**EXERCISE GOAL**
Everything in the entries except the pictures must be duplicated exactly.
Top of INFORMATION
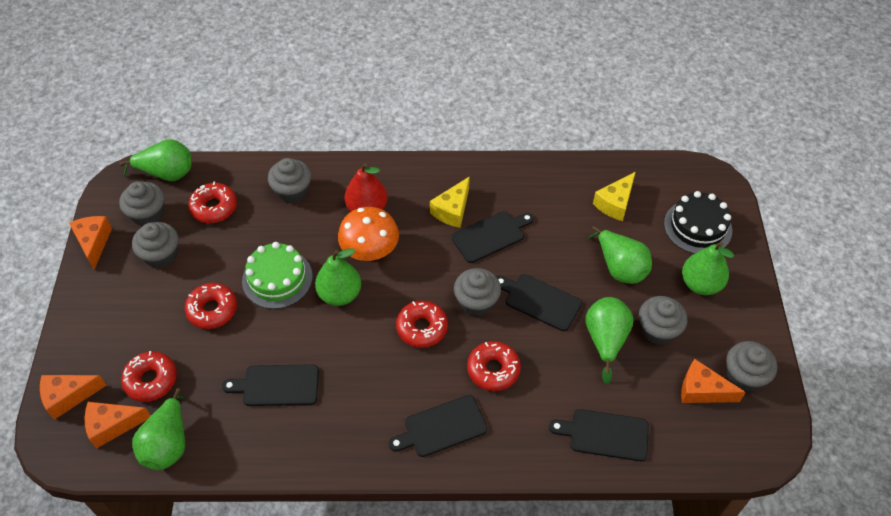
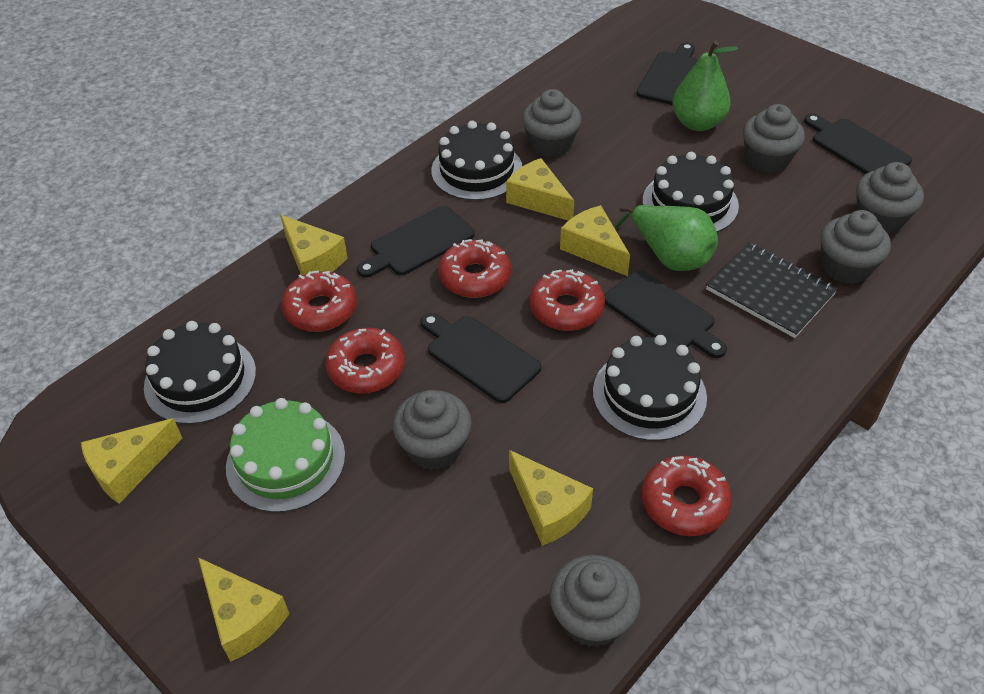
black cake: 1 -> 4
black notebook: 0 -> 1
green pear: 6 -> 2
orange cheese: 4 -> 0
orange mushroom: 1 -> 0
red pear: 1 -> 0
yellow cheese: 2 -> 6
Bottom of INFORMATION
**SOLUTION**
black cake: 1 -> 4
black notebook: 0 -> 1
green pear: 6 -> 2
orange cheese: 4 -> 0
orange mushroom: 1 -> 0
red pear: 1 -> 0
yellow cheese: 2 -> 6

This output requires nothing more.